Action item: When you return the data, keep every word exact and include none of the images.

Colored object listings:

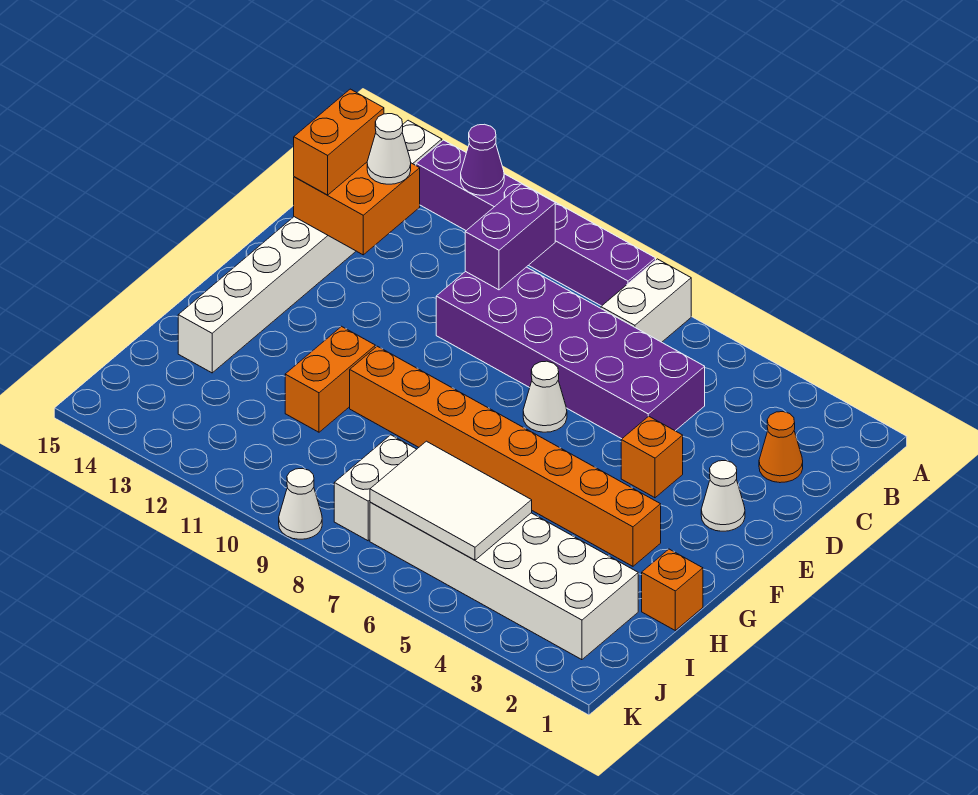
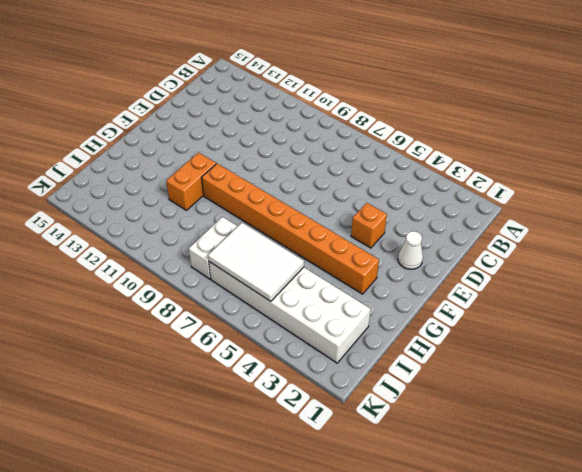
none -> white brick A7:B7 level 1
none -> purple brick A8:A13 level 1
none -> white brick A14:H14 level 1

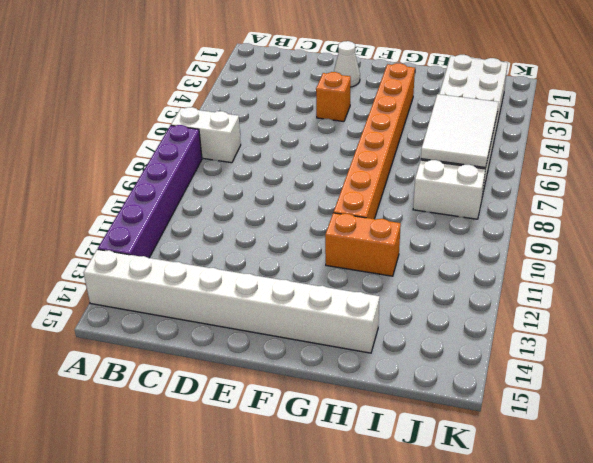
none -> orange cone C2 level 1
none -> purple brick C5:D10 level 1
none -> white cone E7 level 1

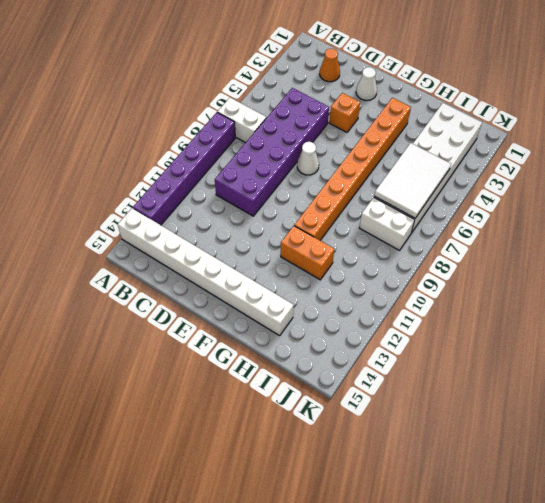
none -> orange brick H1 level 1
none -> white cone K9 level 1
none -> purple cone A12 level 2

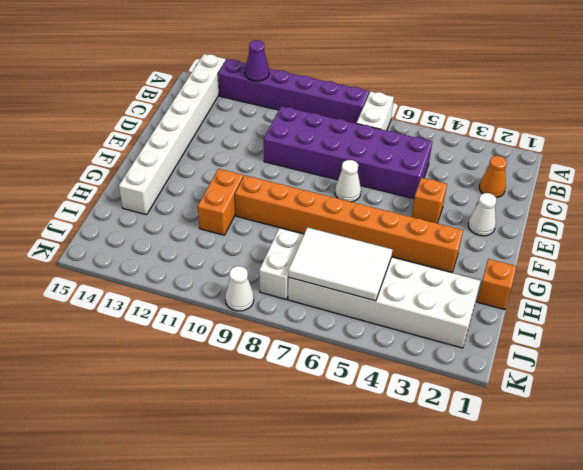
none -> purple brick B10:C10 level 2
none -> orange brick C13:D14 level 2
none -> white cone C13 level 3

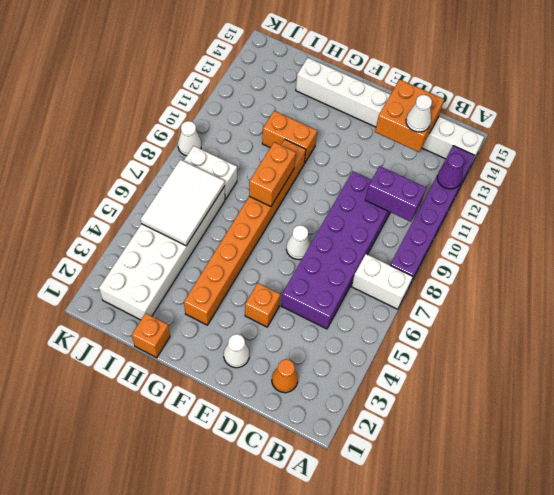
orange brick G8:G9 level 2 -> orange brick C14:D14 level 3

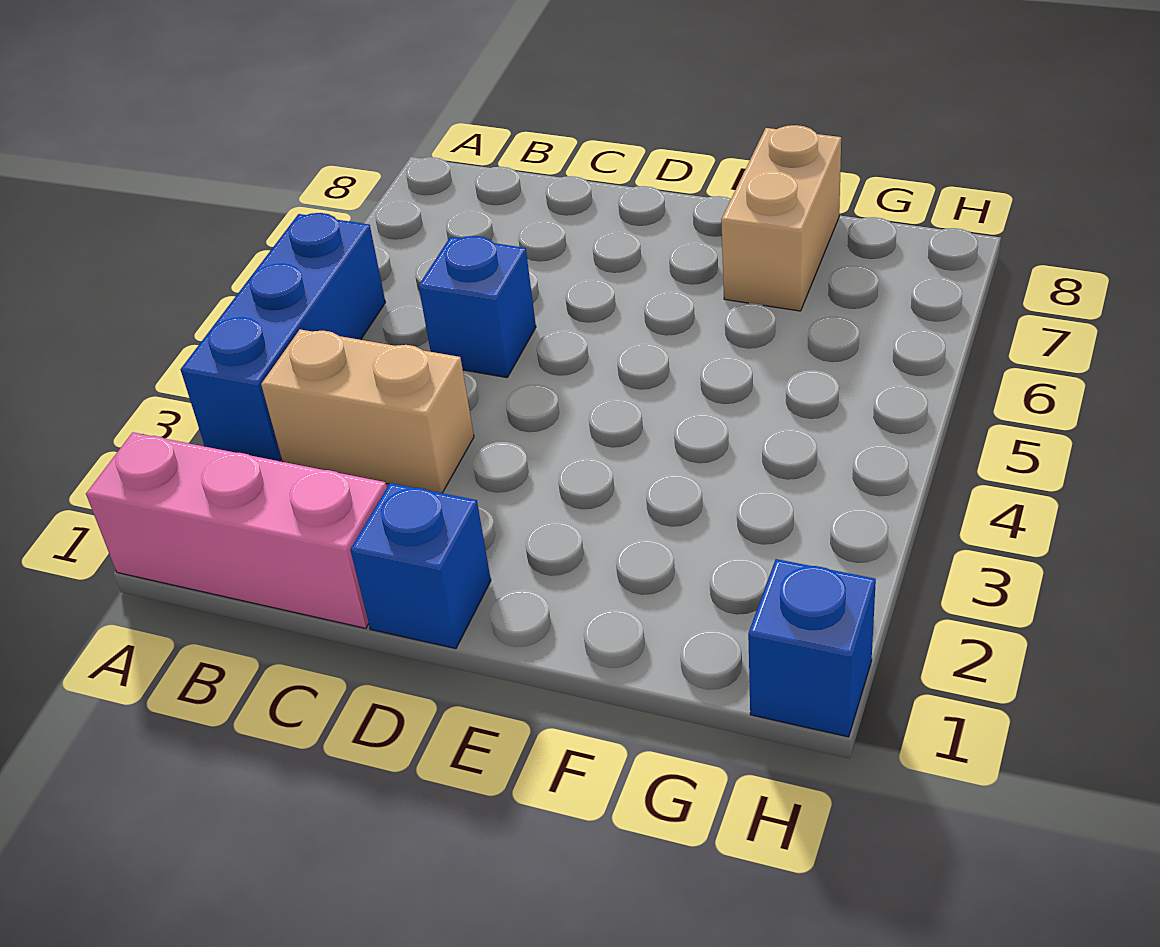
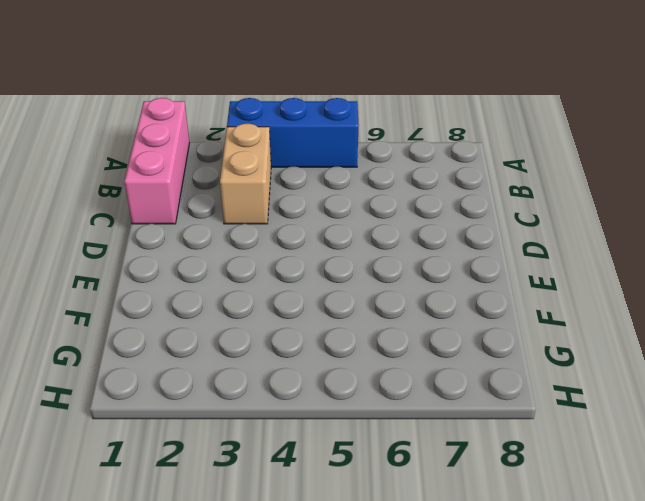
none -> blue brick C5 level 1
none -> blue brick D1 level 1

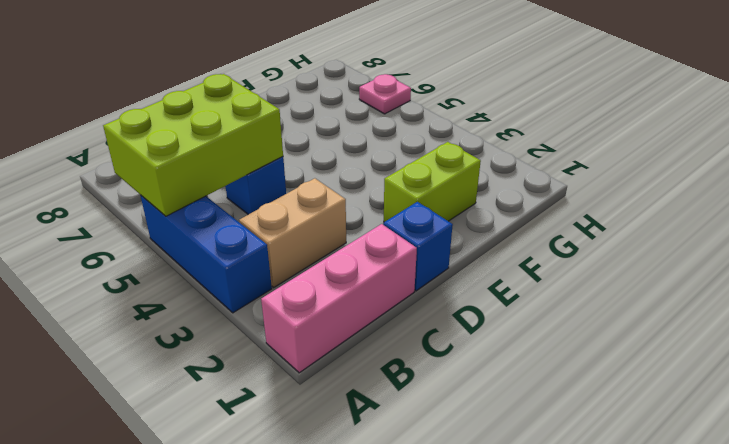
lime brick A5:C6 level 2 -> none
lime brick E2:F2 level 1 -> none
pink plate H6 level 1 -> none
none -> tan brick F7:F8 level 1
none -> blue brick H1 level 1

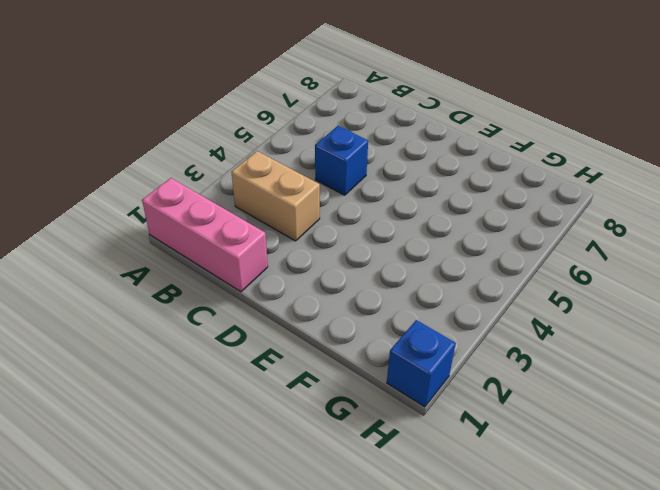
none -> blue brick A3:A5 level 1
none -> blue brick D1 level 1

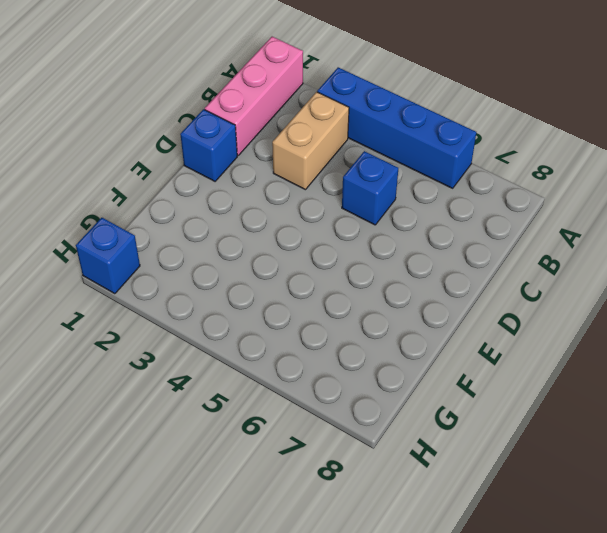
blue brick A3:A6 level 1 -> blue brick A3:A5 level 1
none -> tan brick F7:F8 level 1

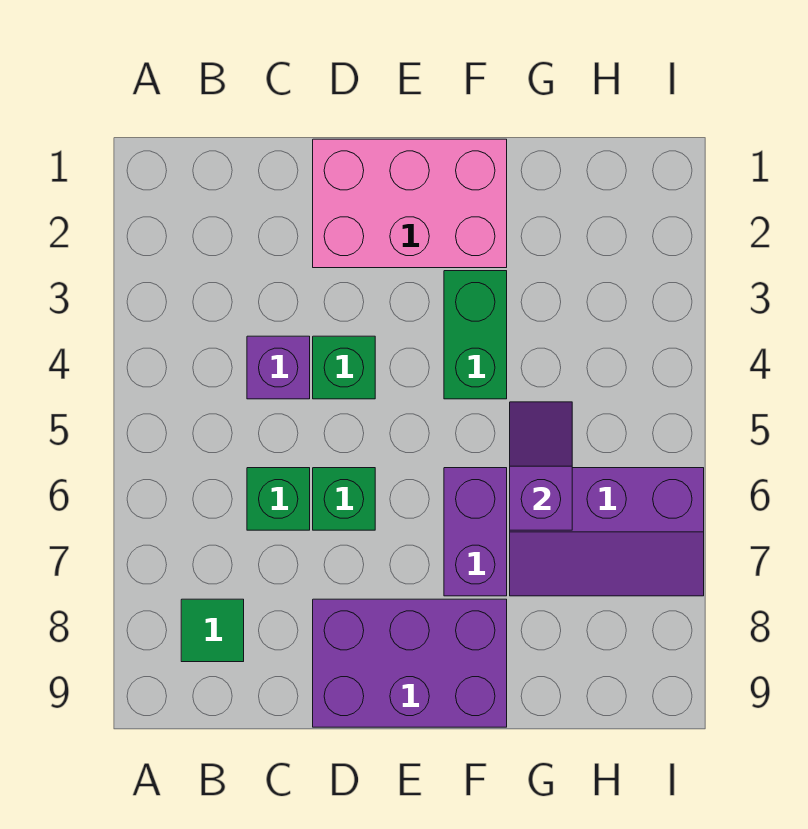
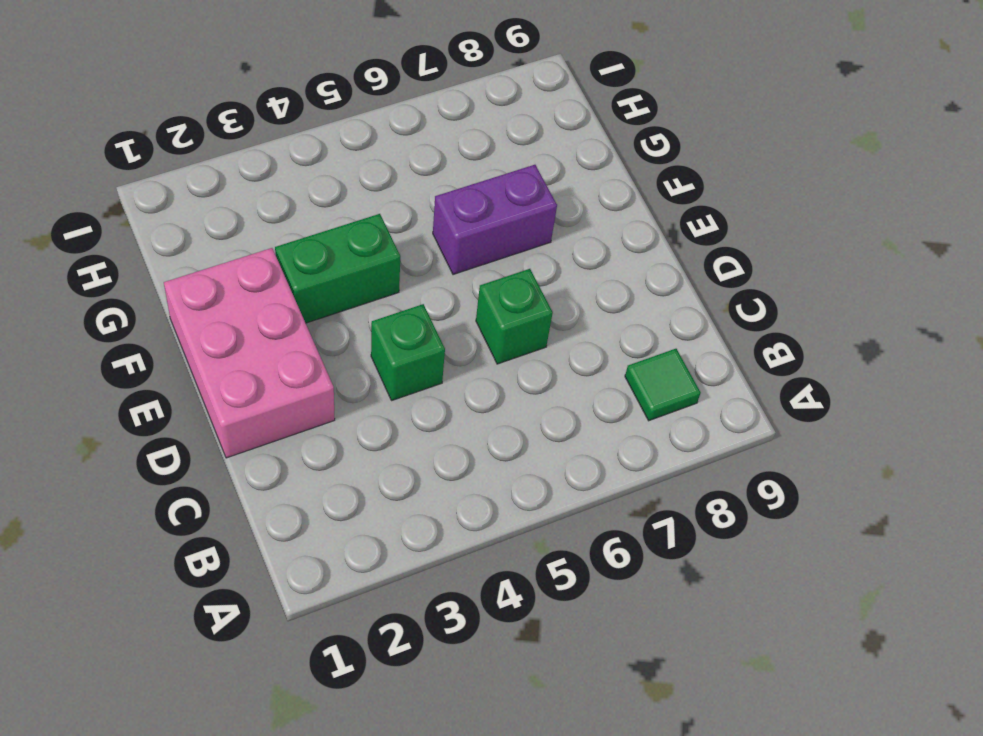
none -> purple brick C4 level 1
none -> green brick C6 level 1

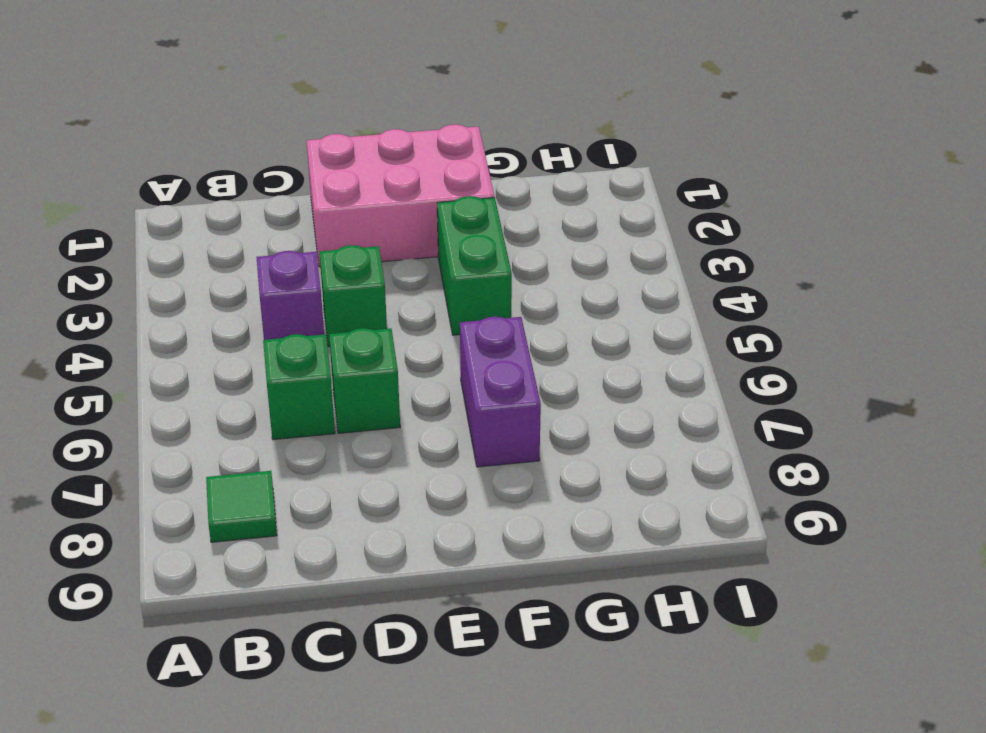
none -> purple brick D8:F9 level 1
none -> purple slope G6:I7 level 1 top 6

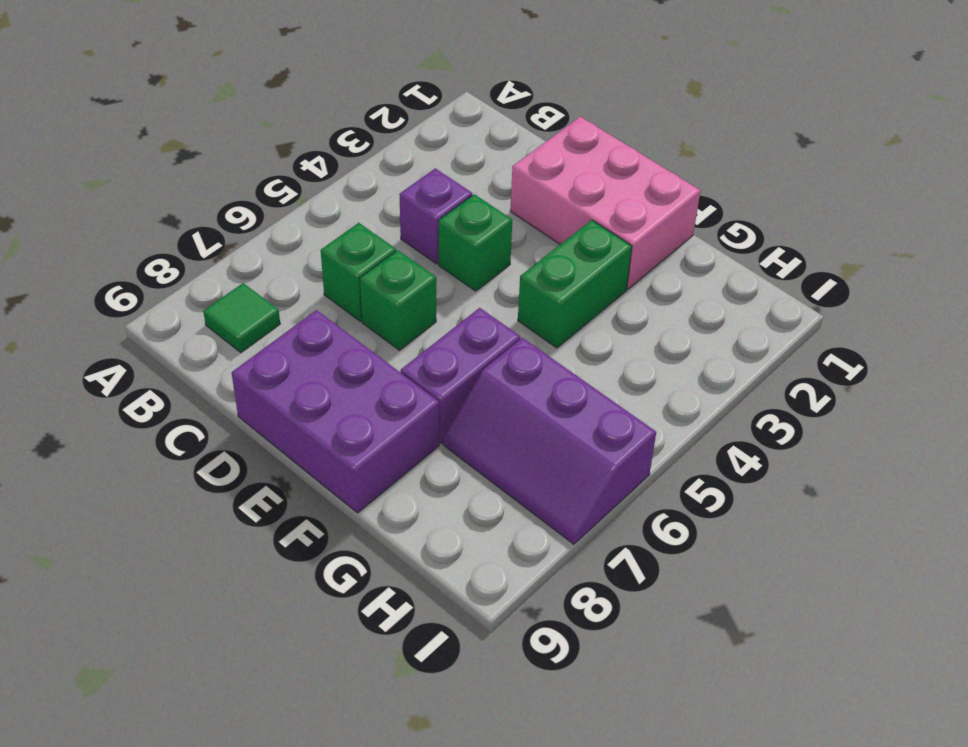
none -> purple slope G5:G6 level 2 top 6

Output below:
none -> white brick A7:B7 level 1
none -> purple brick A8:A13 level 1
none -> white brick A14:H14 level 1

none -> orange cone C2 level 1
none -> purple brick C5:D10 level 1
none -> white cone E7 level 1

none -> orange brick H1 level 1
none -> white cone K9 level 1
none -> purple cone A12 level 2

none -> purple brick B10:C10 level 2
none -> orange brick C13:D14 level 2
none -> white cone C13 level 3

orange brick G8:G9 level 2 -> orange brick C14:D14 level 3

none -> blue brick C5 level 1
none -> blue brick D1 level 1

lime brick A5:C6 level 2 -> none
lime brick E2:F2 level 1 -> none
pink plate H6 level 1 -> none
none -> tan brick F7:F8 level 1
none -> blue brick H1 level 1

none -> blue brick A3:A5 level 1
none -> blue brick D1 level 1

blue brick A3:A6 level 1 -> blue brick A3:A5 level 1
none -> tan brick F7:F8 level 1

none -> purple brick C4 level 1
none -> green brick C6 level 1

none -> purple brick D8:F9 level 1
none -> purple slope G6:I7 level 1 top 6

none -> purple slope G5:G6 level 2 top 6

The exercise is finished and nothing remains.